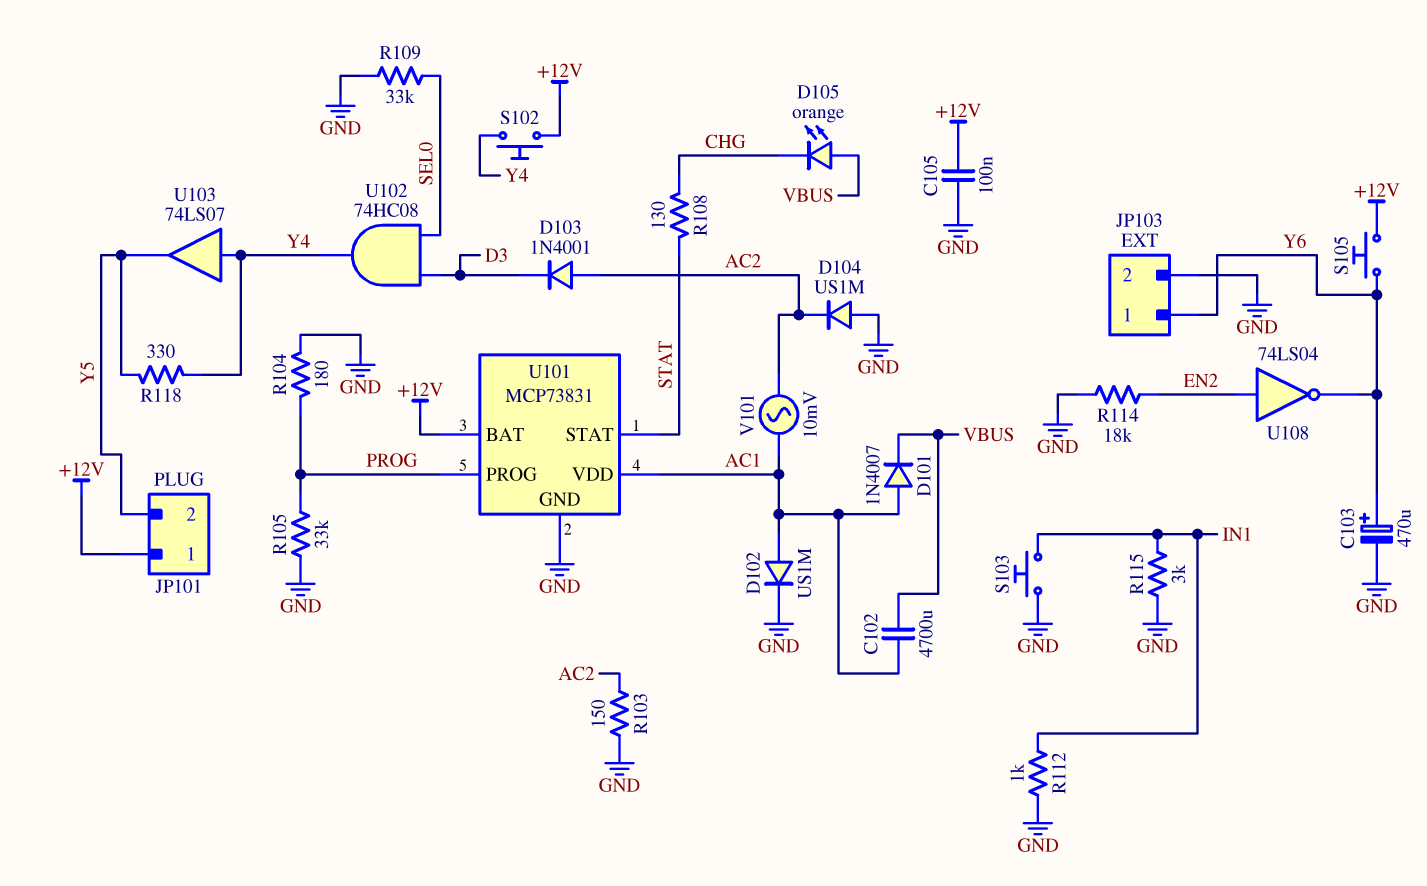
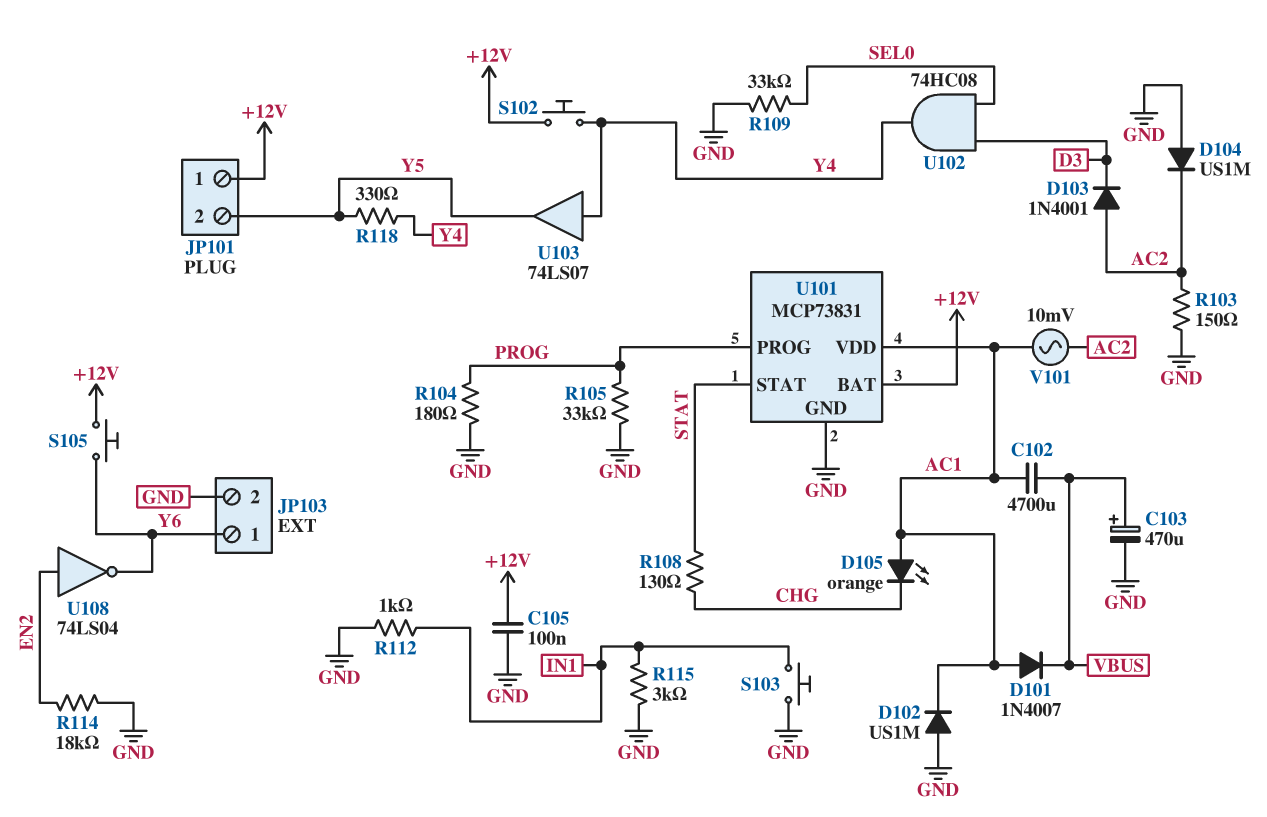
C103: 470uF (plus Y6, minus GND) -> 470uF (plus VBUS, minus GND)
D102: diode US1M (A AC1, K GND) -> diode US1M (A GND, K AC1)
D105: LED orange (A VBUS, K CHG) -> LED orange (A AC1, K CHG)

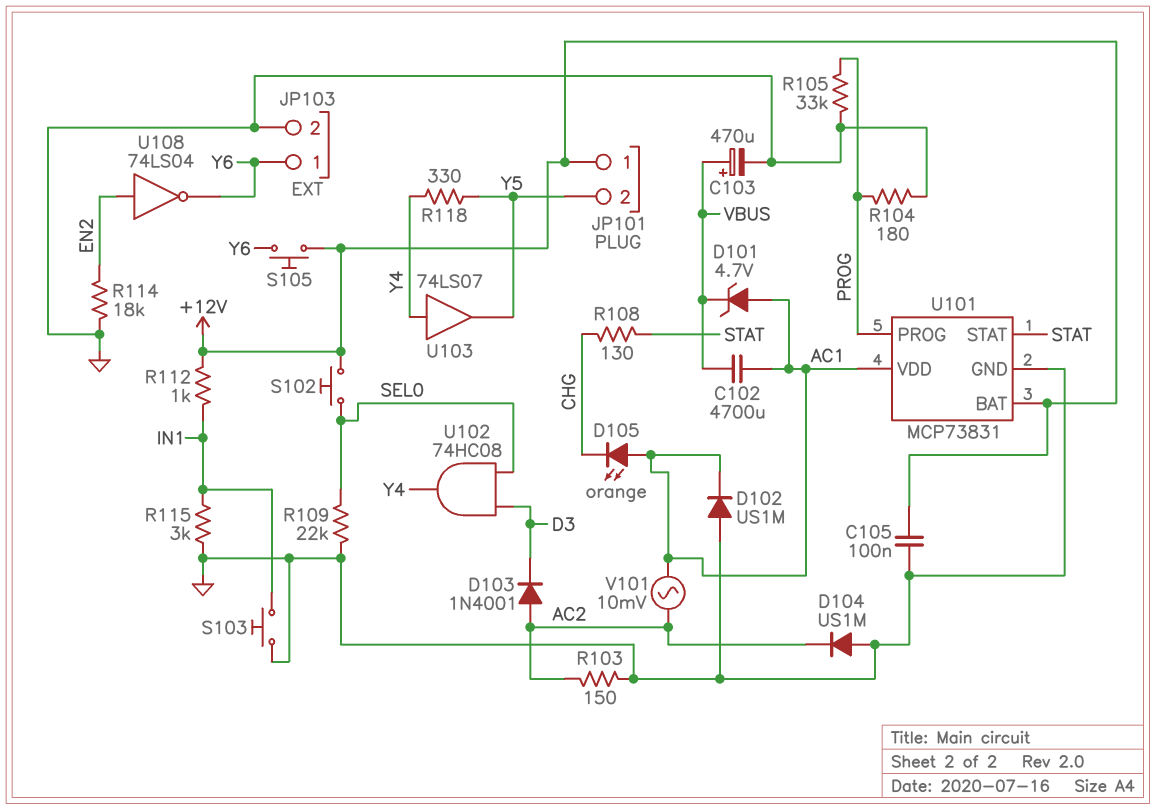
D101: diode 1N4007 (A AC1, K VBUS) -> zener 4.7V (A AC1, K VBUS)
R109: 33k (GND, SEL0) -> 22k (GND, SEL0)
R112: 1k (GND, IN1) -> 1k (+12V, IN1)
S102: button (+12V, Y4) -> button (+12V, SEL0)

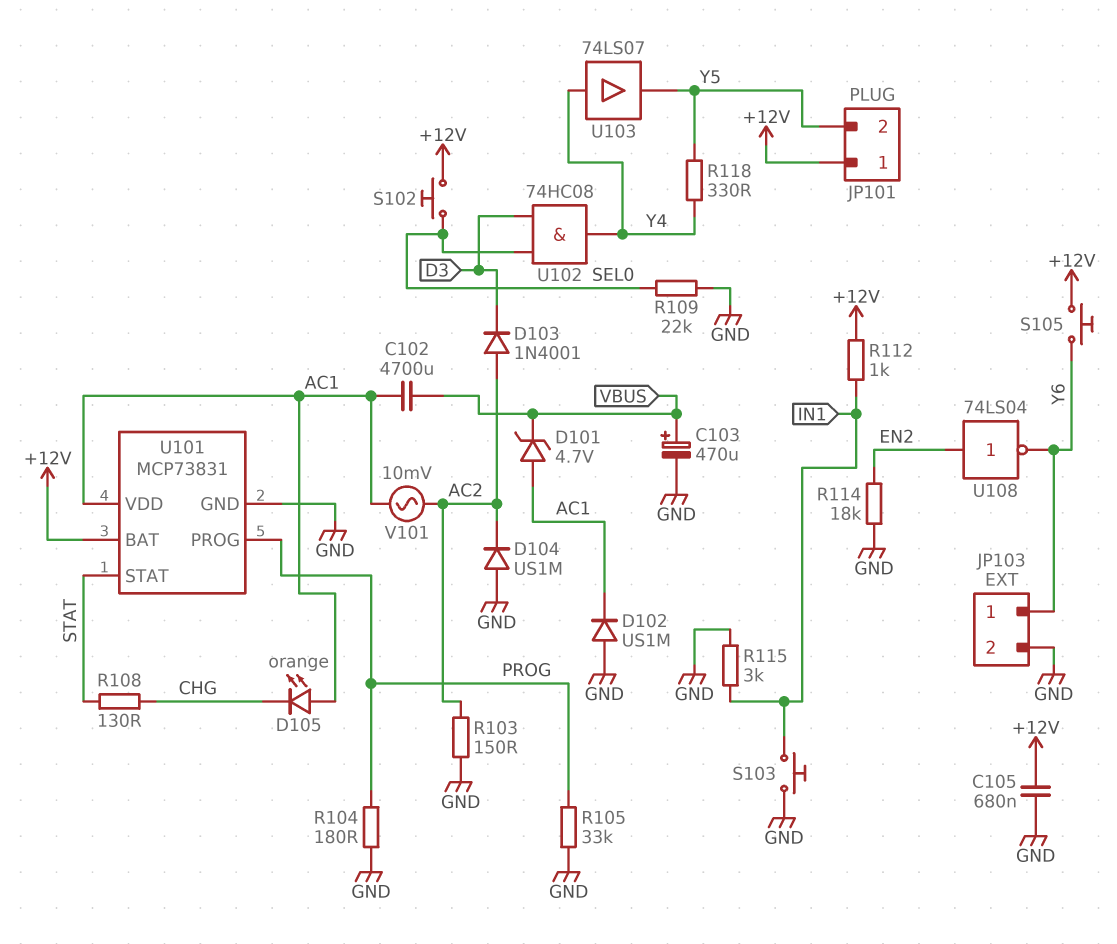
C105: 100nF (+12V, GND) -> 680nF (+12V, GND)

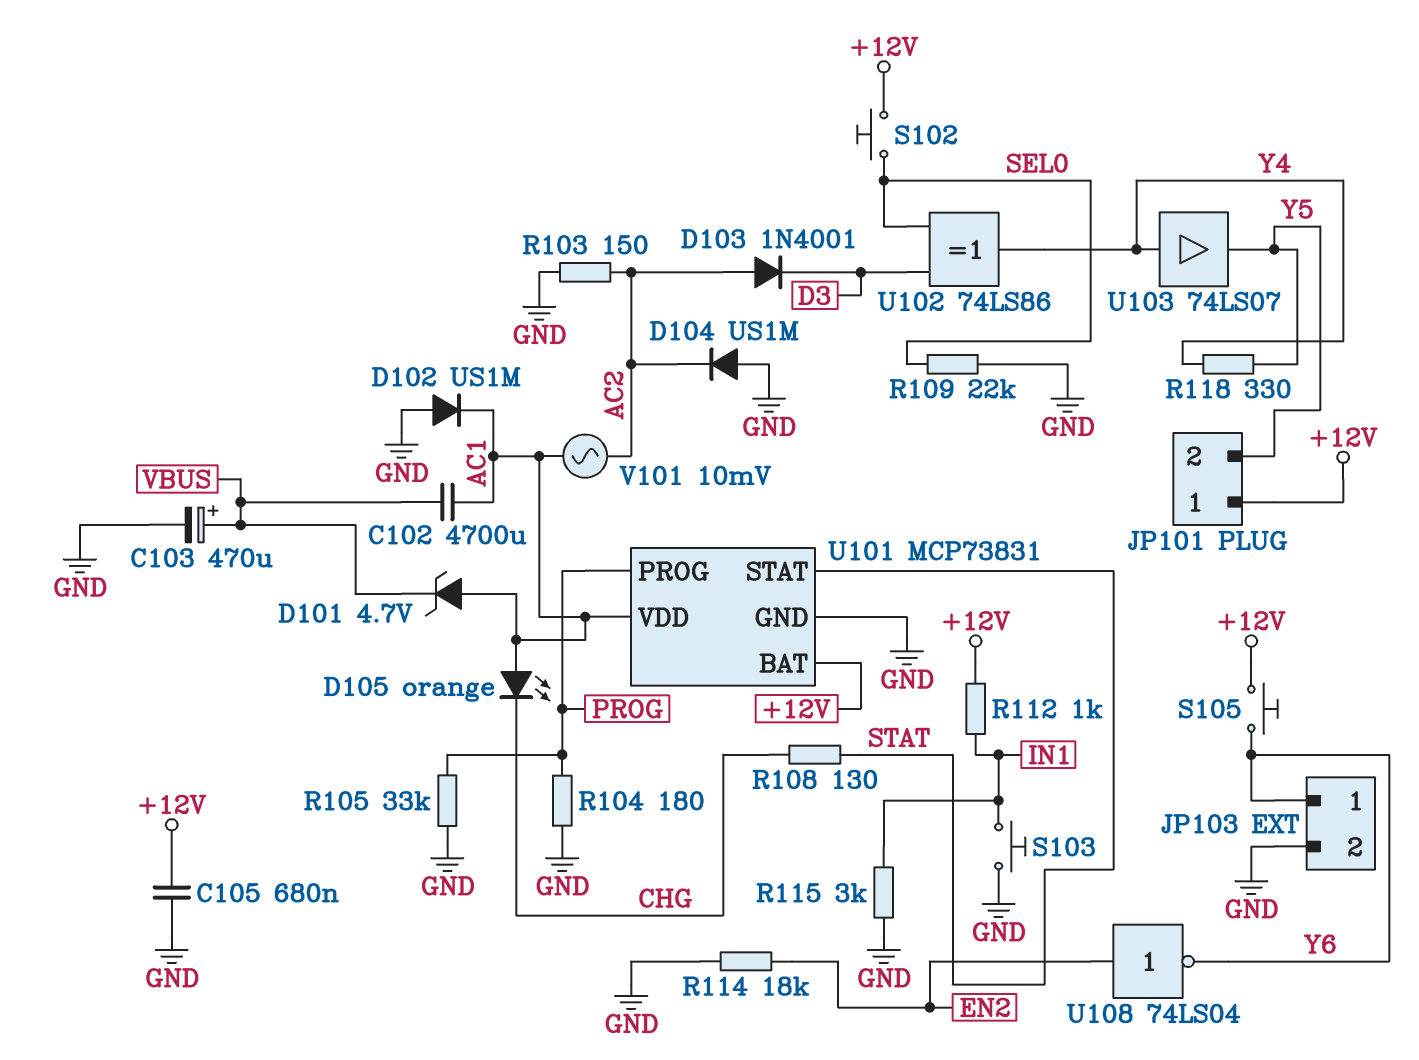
U102: AND 74HC08 (in D3, in SEL0, out Y4) -> XOR 74LS86 (in D3, in SEL0, out Y4)

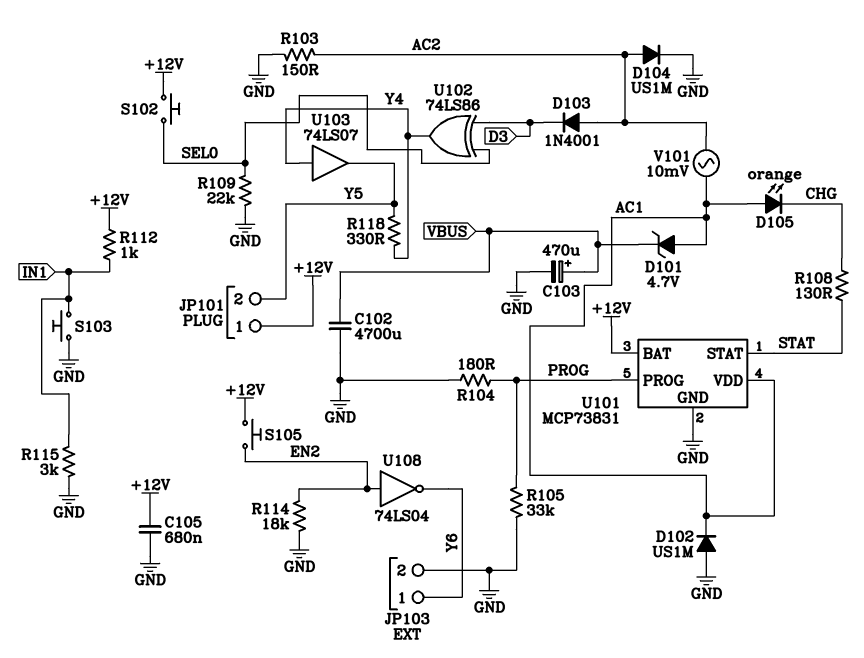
C102: 4700uF (AC1, VBUS) -> 4700uF (GND, VBUS)
D104: diode US1M (A GND, K AC2) -> diode US1M (A AC2, K GND)
S105: button (+12V, Y6) -> button (+12V, EN2)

________________________________________

Description of the task: Give again, word for word, the lines from the one containing "D102: diode US1M" through the last line of the entries, with pictures omitted and nothing added.

Task solution:
D102: diode US1M (A AC1, K GND) -> diode US1M (A GND, K AC1)
D105: LED orange (A VBUS, K CHG) -> LED orange (A AC1, K CHG)

D101: diode 1N4007 (A AC1, K VBUS) -> zener 4.7V (A AC1, K VBUS)
R109: 33k (GND, SEL0) -> 22k (GND, SEL0)
R112: 1k (GND, IN1) -> 1k (+12V, IN1)
S102: button (+12V, Y4) -> button (+12V, SEL0)

C105: 100nF (+12V, GND) -> 680nF (+12V, GND)

U102: AND 74HC08 (in D3, in SEL0, out Y4) -> XOR 74LS86 (in D3, in SEL0, out Y4)

C102: 4700uF (AC1, VBUS) -> 4700uF (GND, VBUS)
D104: diode US1M (A GND, K AC2) -> diode US1M (A AC2, K GND)
S105: button (+12V, Y6) -> button (+12V, EN2)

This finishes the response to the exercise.